■ WHAT YOU NEED TO DO: Every line with the string "turquoise" in it belongs in your answer, so copy them all from the data.

—————

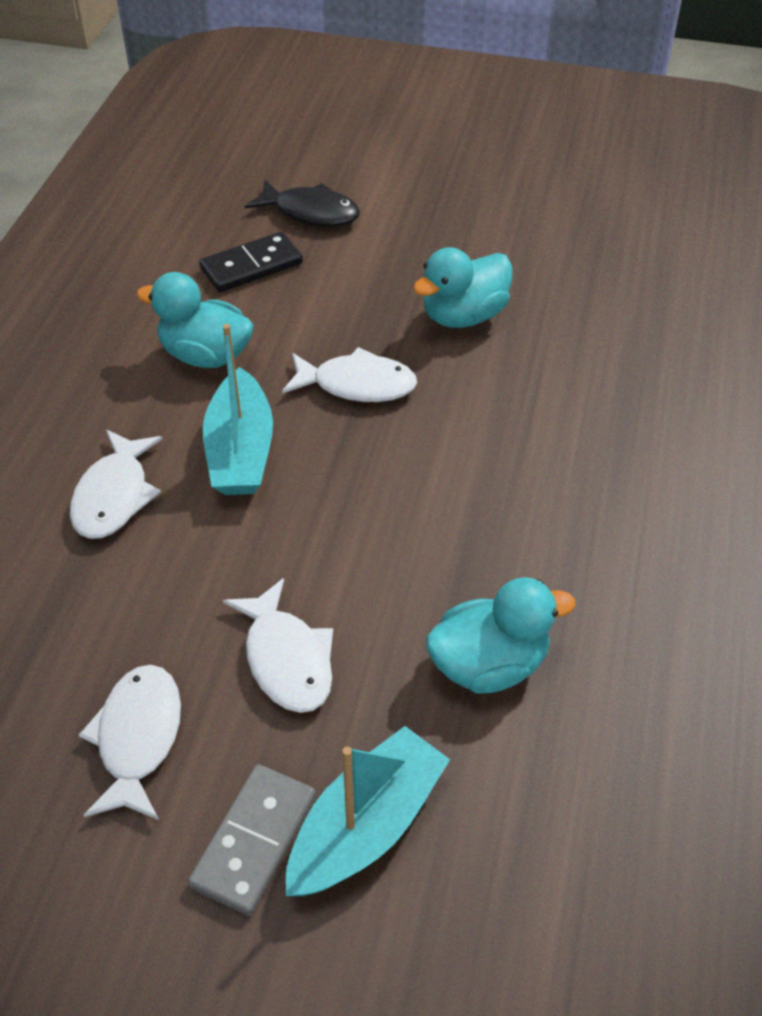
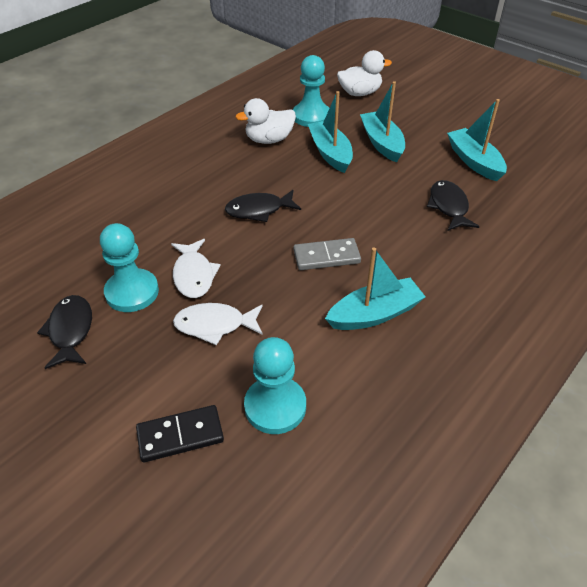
black fish: 1 -> 3
turquoise boat: 2 -> 4
turquoise duck: 3 -> 0
turquoise pawn: 0 -> 3
white duck: 0 -> 2
white fish: 4 -> 2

—————

■ SOLUTION TO THIS TASK:
turquoise boat: 2 -> 4
turquoise duck: 3 -> 0
turquoise pawn: 0 -> 3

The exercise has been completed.